Transcribe the data below verbatim from the line with "(169, 640) = (332, 129): none -> yellow egg" to the line with "(872, 211) = (195, 168): grey". Include both of those lines.

Collected data entries:
*** Begin section ***

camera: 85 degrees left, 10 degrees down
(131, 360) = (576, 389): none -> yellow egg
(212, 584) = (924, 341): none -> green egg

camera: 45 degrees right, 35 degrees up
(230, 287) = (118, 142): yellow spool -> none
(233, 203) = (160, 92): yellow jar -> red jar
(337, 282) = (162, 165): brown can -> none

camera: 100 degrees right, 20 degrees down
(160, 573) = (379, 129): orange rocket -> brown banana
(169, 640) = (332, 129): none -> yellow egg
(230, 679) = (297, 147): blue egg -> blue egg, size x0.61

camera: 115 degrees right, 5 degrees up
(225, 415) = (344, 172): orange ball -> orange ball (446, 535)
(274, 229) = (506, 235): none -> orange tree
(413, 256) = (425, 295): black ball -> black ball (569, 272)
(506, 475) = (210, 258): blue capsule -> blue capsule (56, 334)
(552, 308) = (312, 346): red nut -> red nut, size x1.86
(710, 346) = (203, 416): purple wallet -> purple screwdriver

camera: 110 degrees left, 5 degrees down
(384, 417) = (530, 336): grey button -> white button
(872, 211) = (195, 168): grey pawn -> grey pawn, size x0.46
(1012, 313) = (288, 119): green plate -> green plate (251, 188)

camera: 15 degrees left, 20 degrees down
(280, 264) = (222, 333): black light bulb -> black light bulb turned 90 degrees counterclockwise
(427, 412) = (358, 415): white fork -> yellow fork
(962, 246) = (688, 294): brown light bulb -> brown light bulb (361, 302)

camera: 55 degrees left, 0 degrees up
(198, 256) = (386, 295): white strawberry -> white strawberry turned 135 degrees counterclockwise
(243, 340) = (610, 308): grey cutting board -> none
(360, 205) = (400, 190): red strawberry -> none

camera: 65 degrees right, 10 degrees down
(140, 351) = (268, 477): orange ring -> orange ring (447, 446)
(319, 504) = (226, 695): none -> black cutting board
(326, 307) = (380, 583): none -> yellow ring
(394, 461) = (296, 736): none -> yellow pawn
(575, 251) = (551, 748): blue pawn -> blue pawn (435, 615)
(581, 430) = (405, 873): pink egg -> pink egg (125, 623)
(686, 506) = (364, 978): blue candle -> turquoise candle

*** End section ***

**Result for this exercise:**
(169, 640) = (332, 129): none -> yellow egg
(230, 679) = (297, 147): blue egg -> blue egg, size x0.61

camera: 115 degrees right, 5 degrees up
(225, 415) = (344, 172): orange ball -> orange ball (446, 535)
(274, 229) = (506, 235): none -> orange tree
(413, 256) = (425, 295): black ball -> black ball (569, 272)
(506, 475) = (210, 258): blue capsule -> blue capsule (56, 334)
(552, 308) = (312, 346): red nut -> red nut, size x1.86
(710, 346) = (203, 416): purple wallet -> purple screwdriver

camera: 110 degrees left, 5 degrees down
(384, 417) = (530, 336): grey button -> white button
(872, 211) = (195, 168): grey pawn -> grey pawn, size x0.46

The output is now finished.